◆ Work to complete
Write the lines below out exactly, dropping each picture.

Shape transformation data
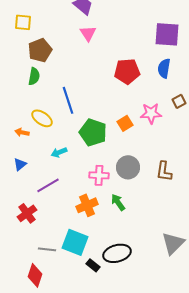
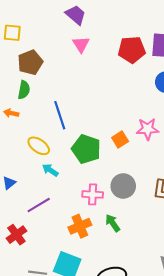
red pentagon: (127, 71) -> (132, 50), moved
yellow ellipse: (42, 118) -> (39, 146), moved
orange arrow: (22, 132) -> (11, 113), moved
cyan arrow: (59, 152) -> (50, 170), turned 56

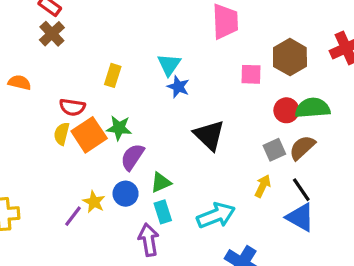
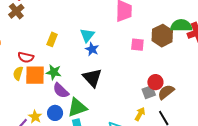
green semicircle: (313, 108) -> (181, 26), moved
red circle: (286, 110) -> (155, 82), moved
orange square: (89, 135) -> (35, 75), turned 30
black triangle: (209, 135) -> (92, 78), moved
purple semicircle: (132, 157) -> (61, 91), turned -84
green triangle: (161, 182) -> (77, 108), size x1.5

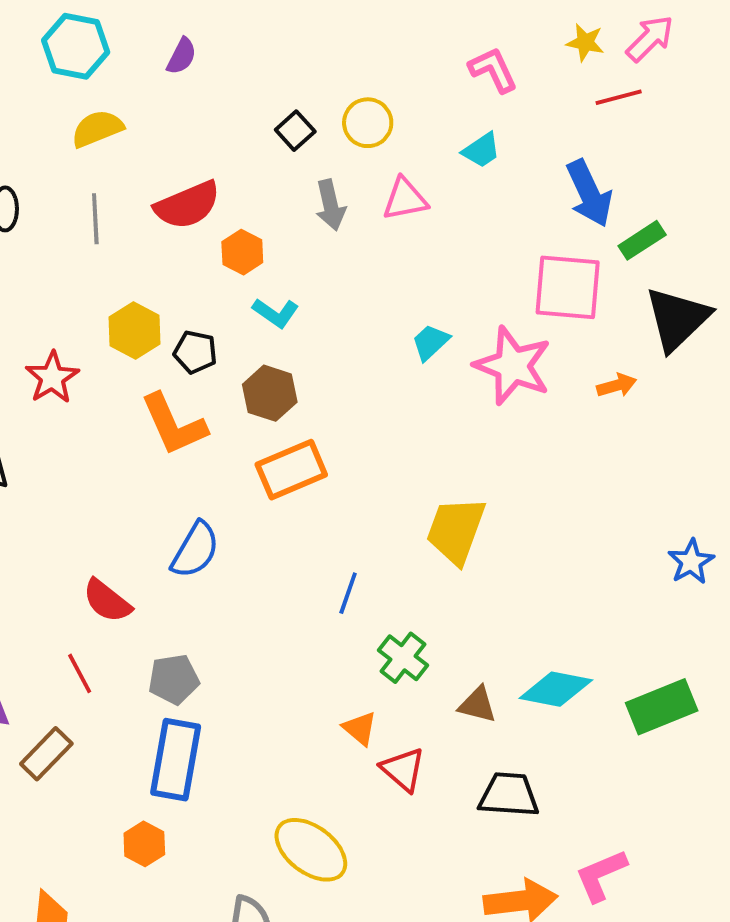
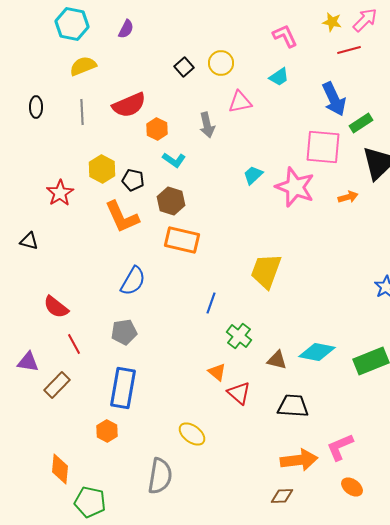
gray arrow: (330, 205) -> (207, 125), moved
orange rectangle: (291, 470) -> (182, 240), turned 36
red semicircle: (107, 601) -> (56, 307), moved
gray pentagon: (174, 679) -> (124, 332), moved
yellow ellipse: (311, 850) -> (192, 434), size x0.7

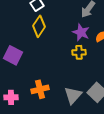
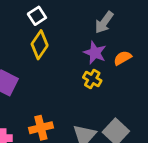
yellow cross: (79, 52) -> (92, 79), turned 32

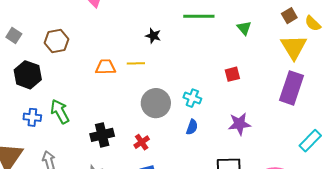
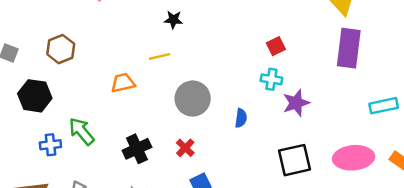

◆ Output of the exercise
red pentagon: (127, 71) -> (132, 50), moved
yellow ellipse: (42, 118) -> (39, 146), moved
orange arrow: (22, 132) -> (11, 113), moved
cyan arrow: (59, 152) -> (50, 170), turned 56

green semicircle: (313, 108) -> (181, 26), moved
red circle: (286, 110) -> (155, 82), moved
orange square: (89, 135) -> (35, 75), turned 30
black triangle: (209, 135) -> (92, 78), moved
purple semicircle: (132, 157) -> (61, 91), turned -84
green triangle: (161, 182) -> (77, 108), size x1.5

gray arrow: (330, 205) -> (207, 125), moved
orange rectangle: (291, 470) -> (182, 240), turned 36
red semicircle: (107, 601) -> (56, 307), moved
gray pentagon: (174, 679) -> (124, 332), moved
yellow ellipse: (311, 850) -> (192, 434), size x0.7

yellow cross: (79, 52) -> (92, 79), turned 32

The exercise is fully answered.